TASK ITEM
Find every line below where the word "plus" occurs. Then say how many there are, giving only the number.

-=-=-

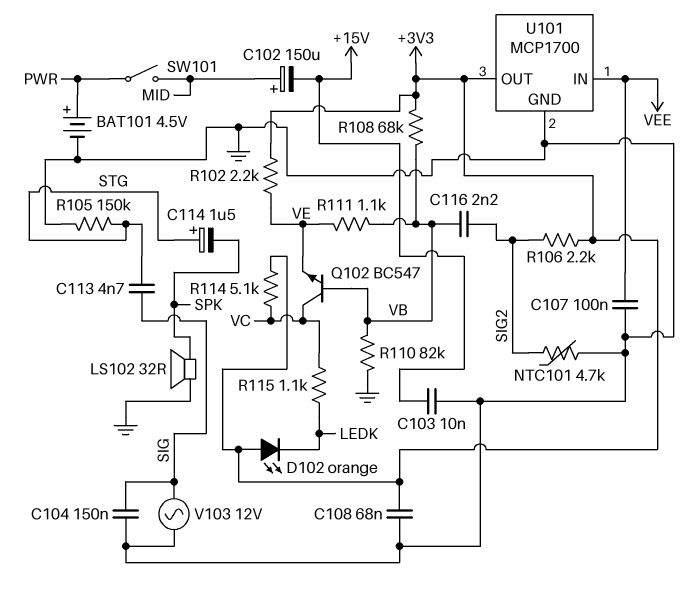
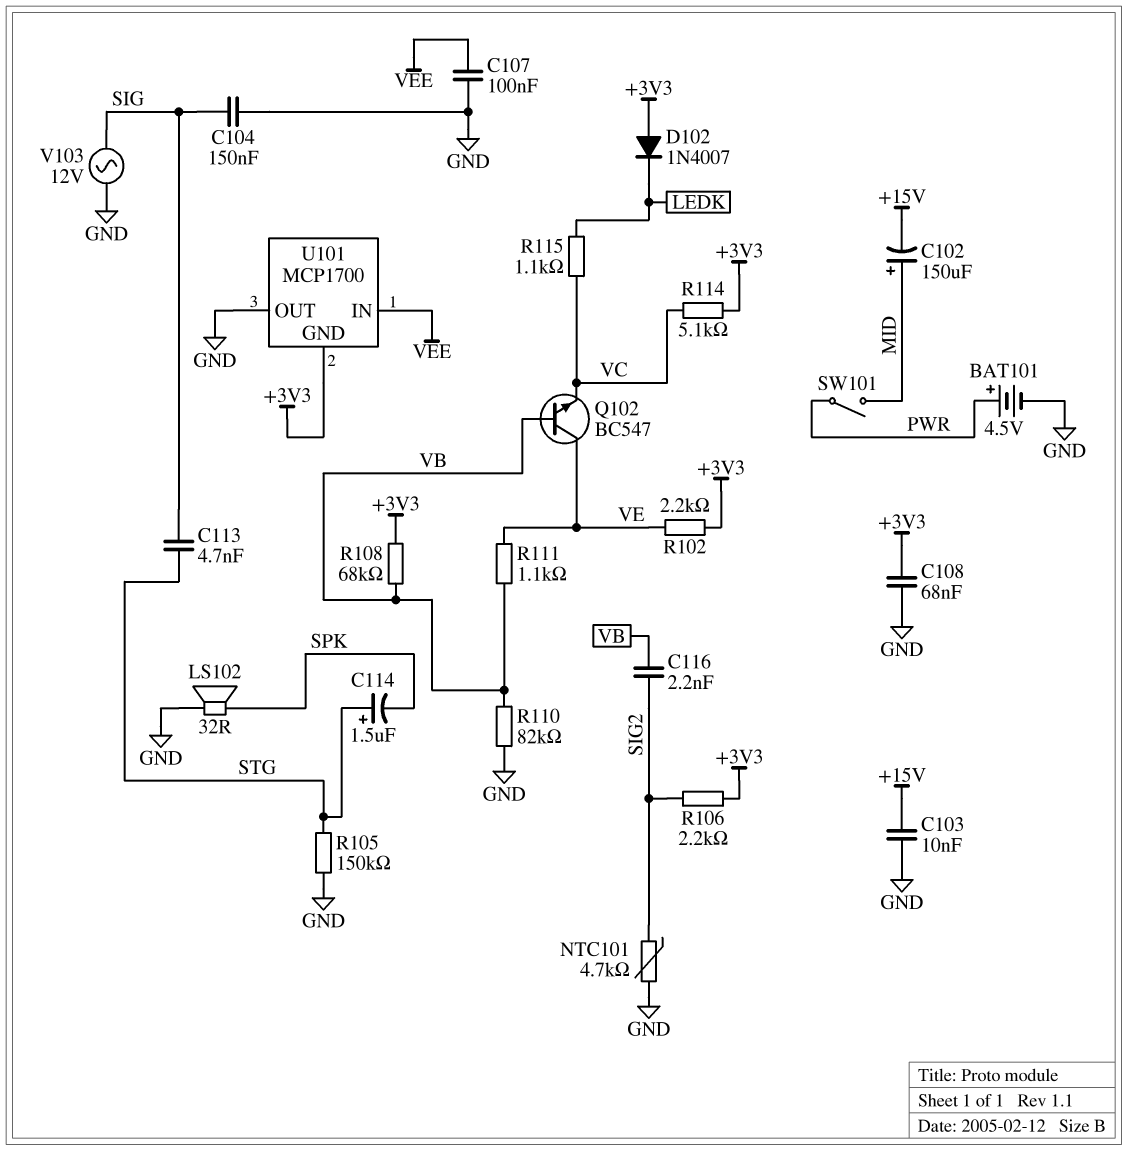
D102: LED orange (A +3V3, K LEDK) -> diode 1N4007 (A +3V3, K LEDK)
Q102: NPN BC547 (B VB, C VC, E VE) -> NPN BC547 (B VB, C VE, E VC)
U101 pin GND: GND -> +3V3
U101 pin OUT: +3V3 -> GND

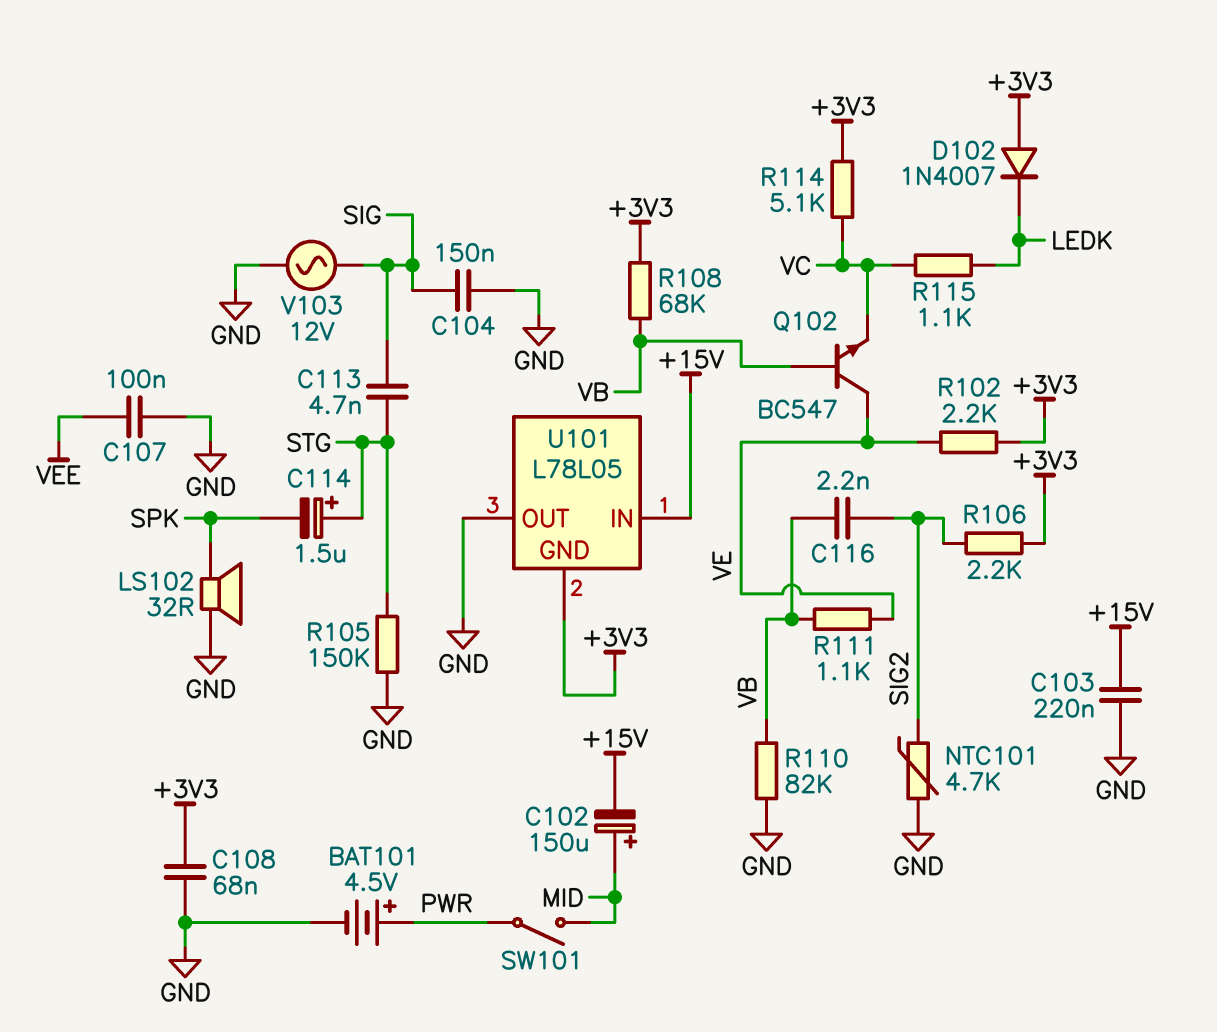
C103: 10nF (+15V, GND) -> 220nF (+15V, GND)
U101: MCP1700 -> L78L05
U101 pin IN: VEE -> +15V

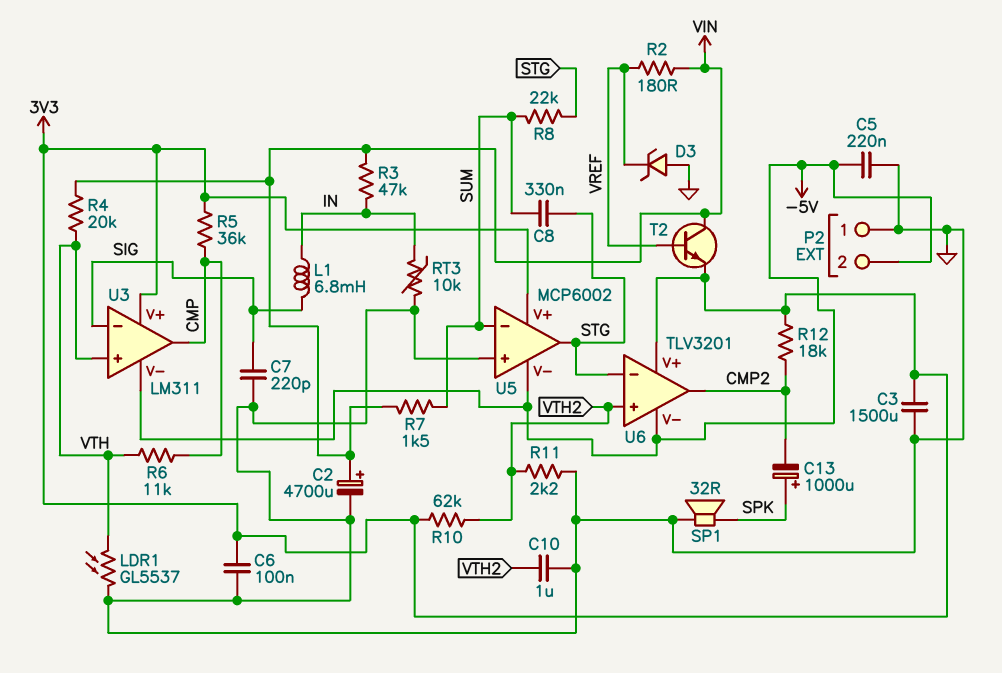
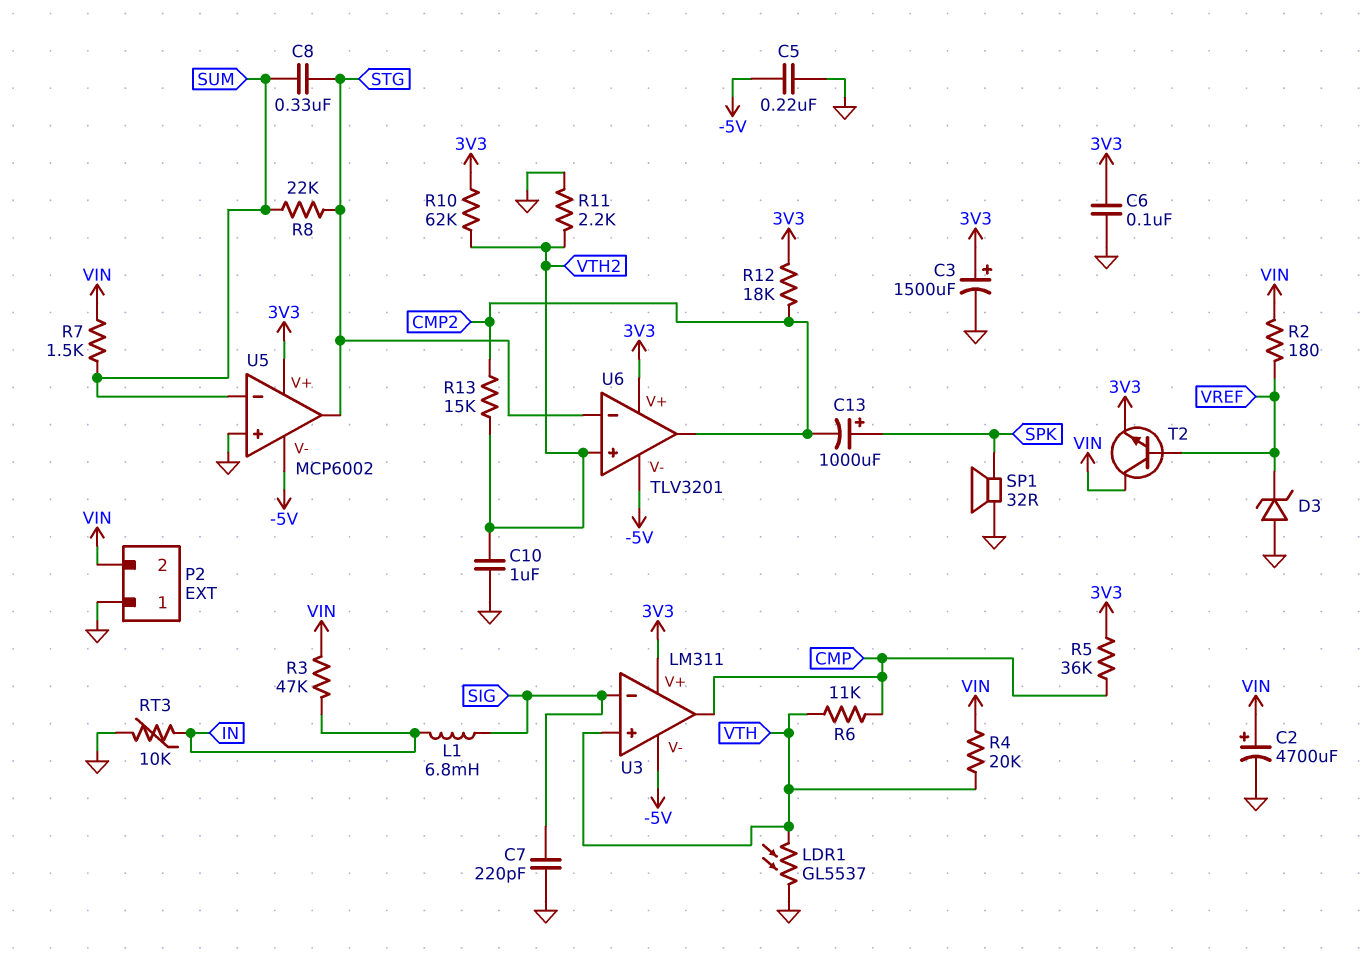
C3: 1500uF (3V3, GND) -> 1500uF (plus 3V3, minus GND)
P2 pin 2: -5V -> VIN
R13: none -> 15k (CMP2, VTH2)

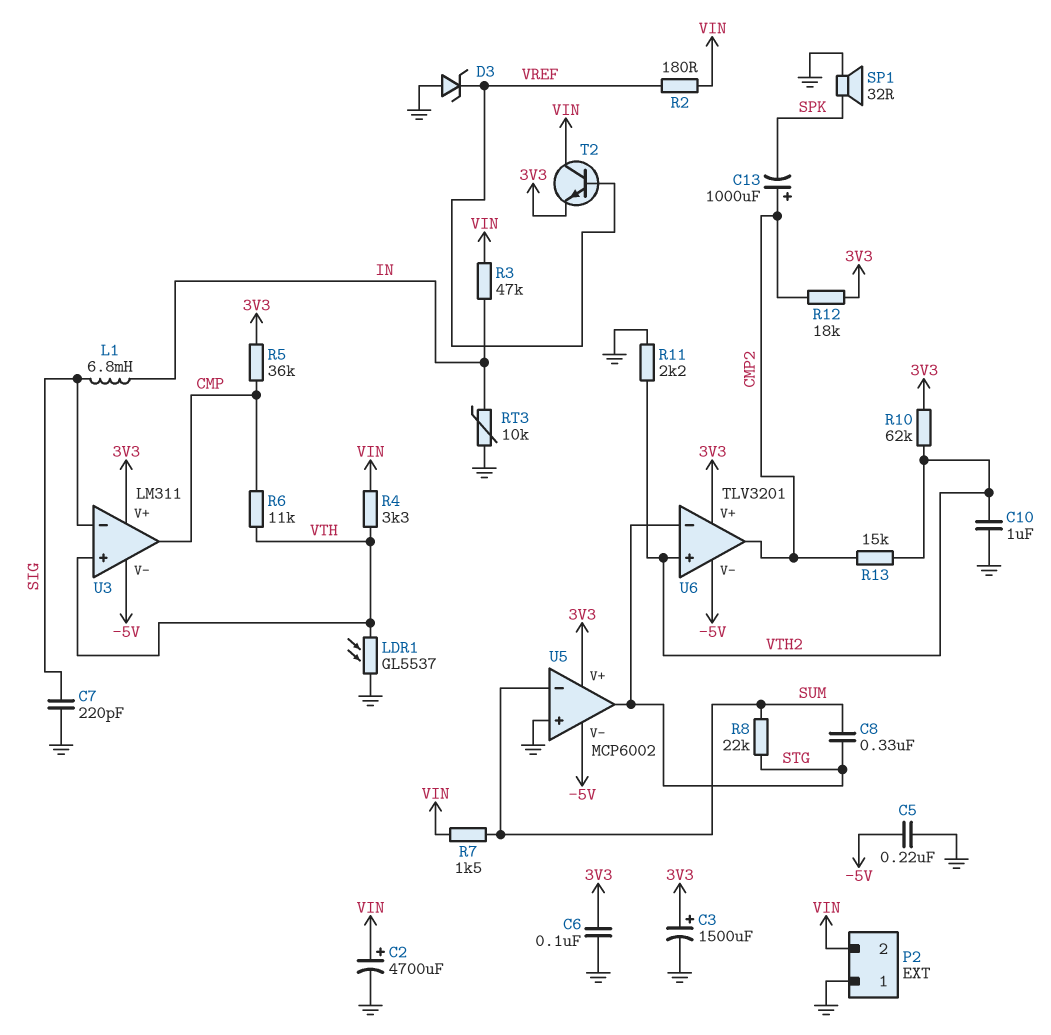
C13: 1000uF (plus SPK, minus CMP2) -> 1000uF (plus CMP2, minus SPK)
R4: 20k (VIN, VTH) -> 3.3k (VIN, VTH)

-=-=-

EXERCISE RESPONSE
2